--- START ---
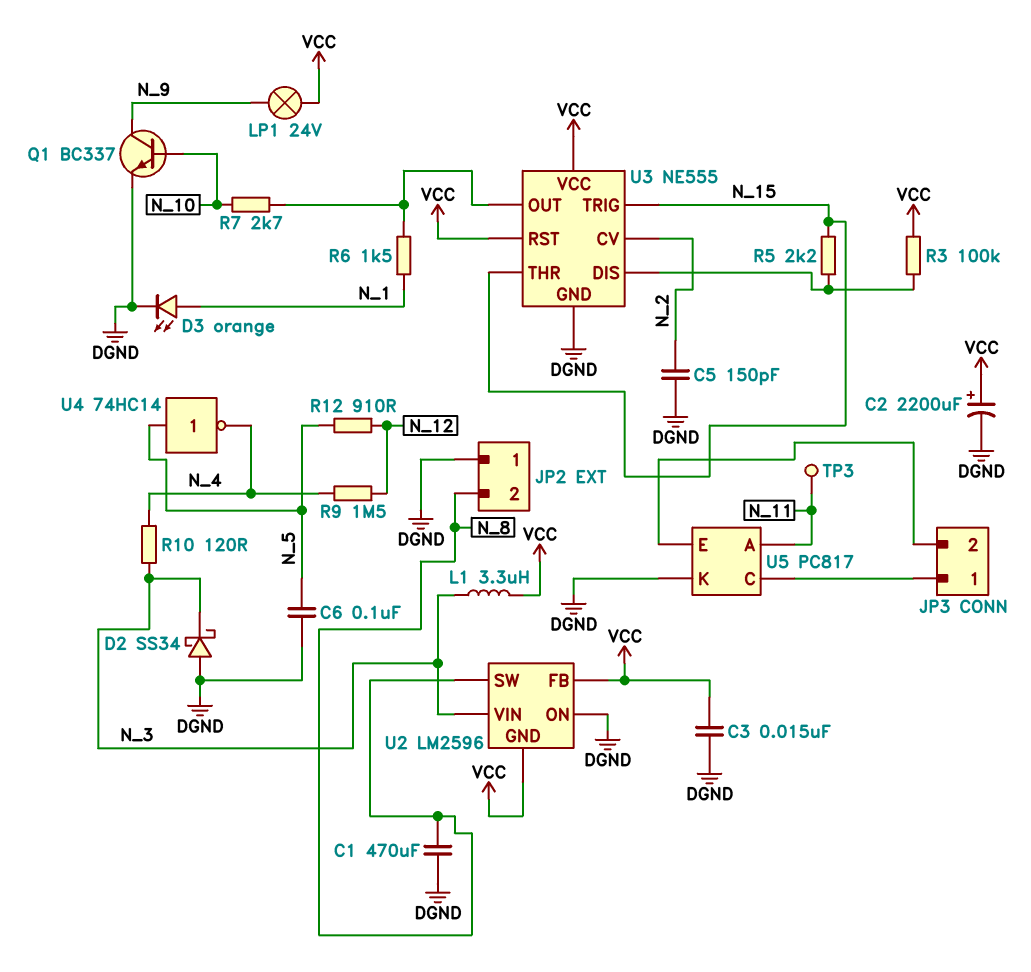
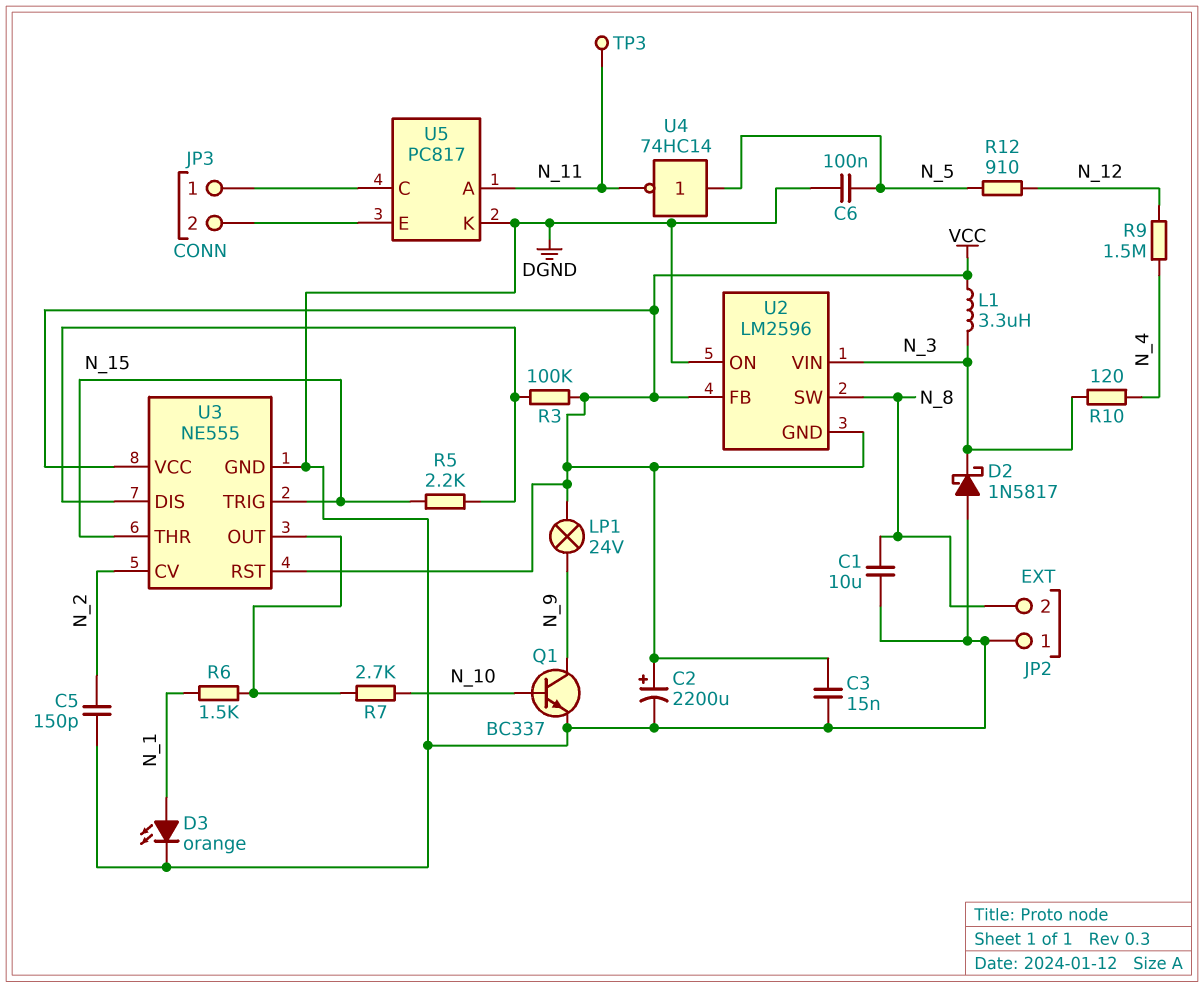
C1: 470uF (DGND, N_8) -> 10uF (DGND, N_8)
D2: schottky SS34 (A DGND, K N_3) -> schottky 1N5817 (A DGND, K N_3)
U4: NOT 74HC14 (in N_5, out N_4) -> NOT 74HC14 (in N_5, out N_11)

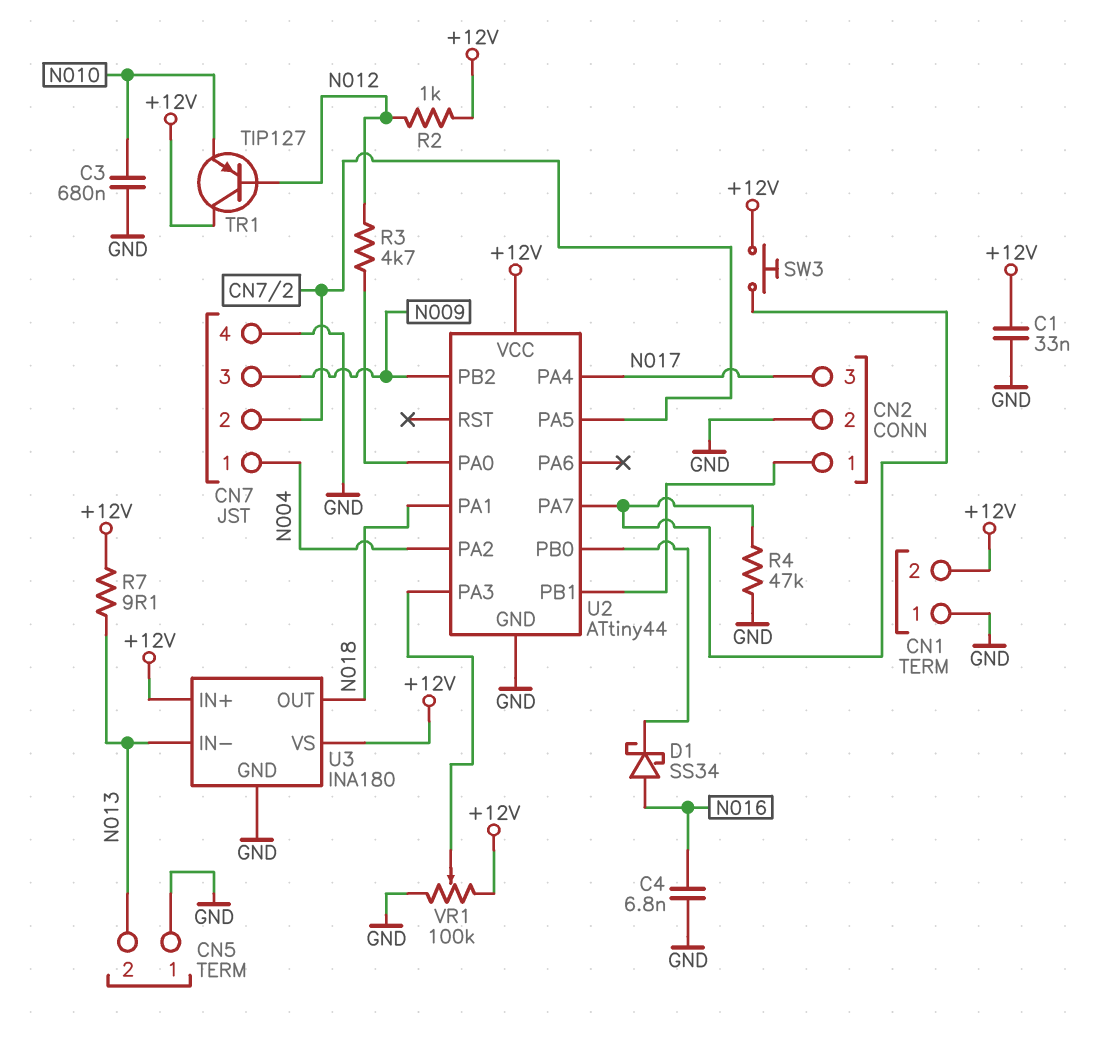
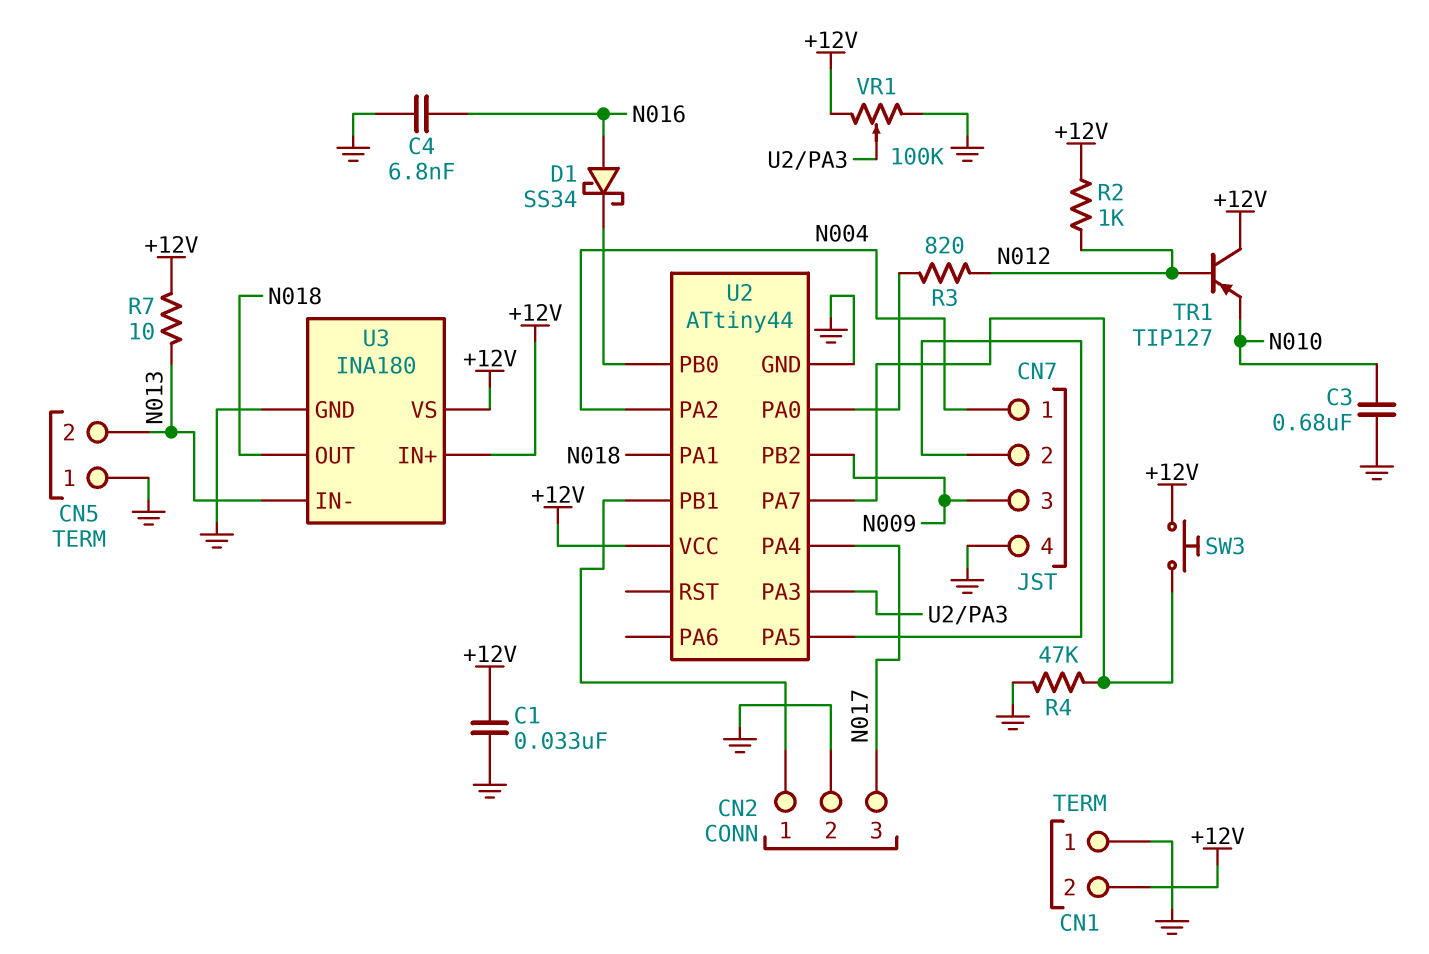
R3: 4.7k (N012, U2/PA0) -> 820 (N012, U2/PA0)
R7: 9.1 (+12V, N013) -> 10 (+12V, N013)

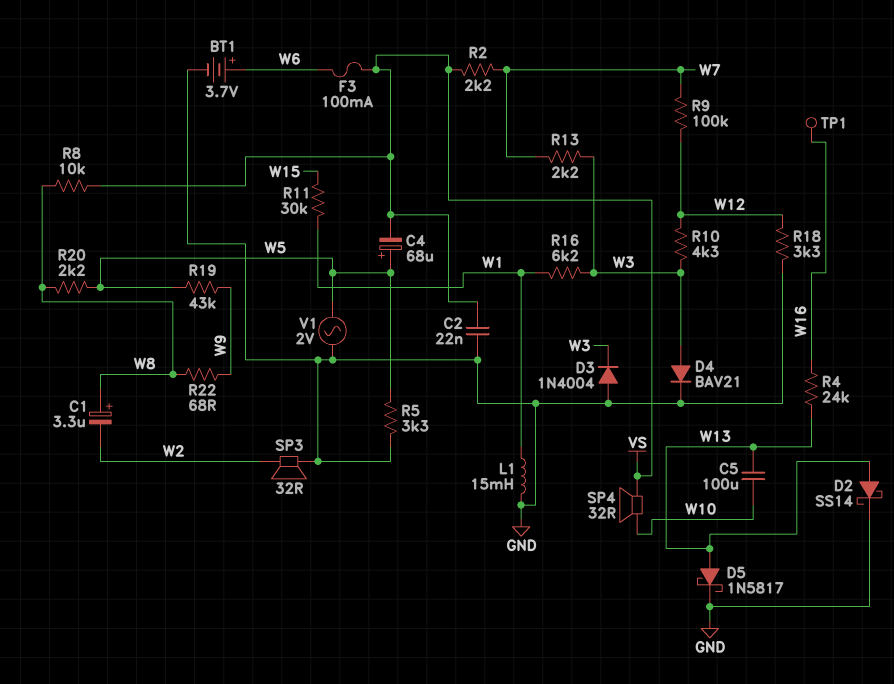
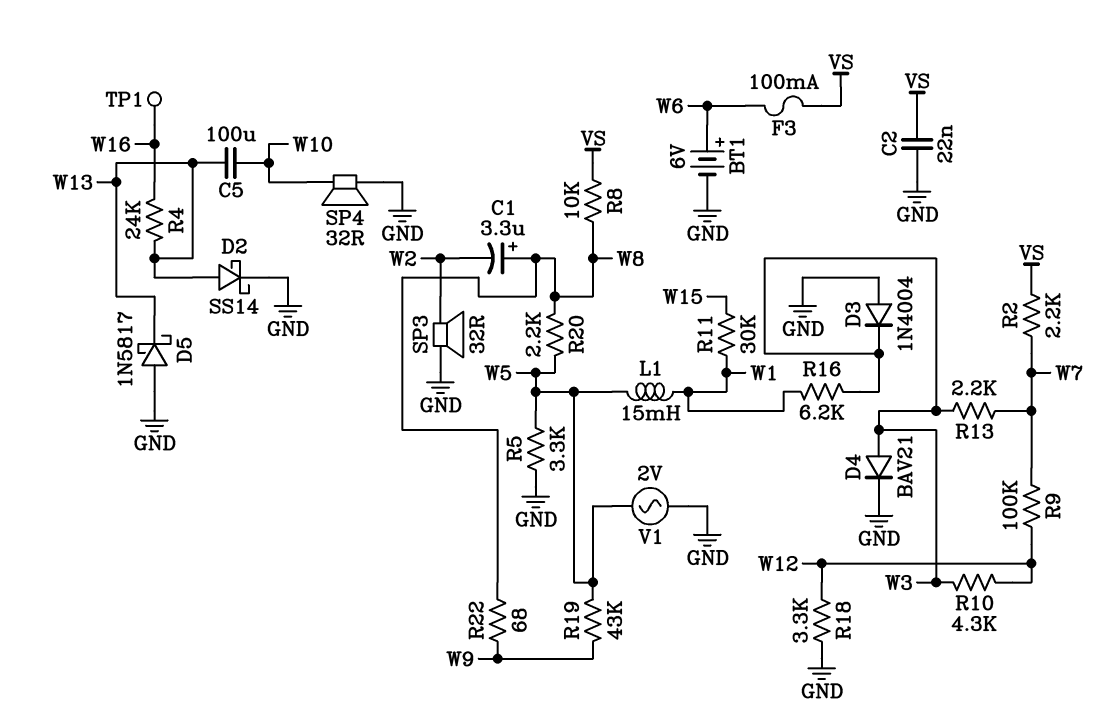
BT1: 3.7V (plus W6, minus GND) -> 6V (plus W6, minus GND)
C4: 68uF (plus W5, minus VS) -> none
D5: schottky 1N5817 (A W13, K GND) -> schottky 1N5817 (A GND, K W13)
L1: 15mH (GND, W1) -> 15mH (W1, W5)
SP4: speaker 32R (VS, W10) -> speaker 32R (GND, W10)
--- END ---
- _Action item_
The records must be restated word for word, apart from any images.

- _Solution below_
C1: 470uF (DGND, N_8) -> 10uF (DGND, N_8)
D2: schottky SS34 (A DGND, K N_3) -> schottky 1N5817 (A DGND, K N_3)
U4: NOT 74HC14 (in N_5, out N_4) -> NOT 74HC14 (in N_5, out N_11)

R3: 4.7k (N012, U2/PA0) -> 820 (N012, U2/PA0)
R7: 9.1 (+12V, N013) -> 10 (+12V, N013)

BT1: 3.7V (plus W6, minus GND) -> 6V (plus W6, minus GND)
C4: 68uF (plus W5, minus VS) -> none
D5: schottky 1N5817 (A W13, K GND) -> schottky 1N5817 (A GND, K W13)
L1: 15mH (GND, W1) -> 15mH (W1, W5)
SP4: speaker 32R (VS, W10) -> speaker 32R (GND, W10)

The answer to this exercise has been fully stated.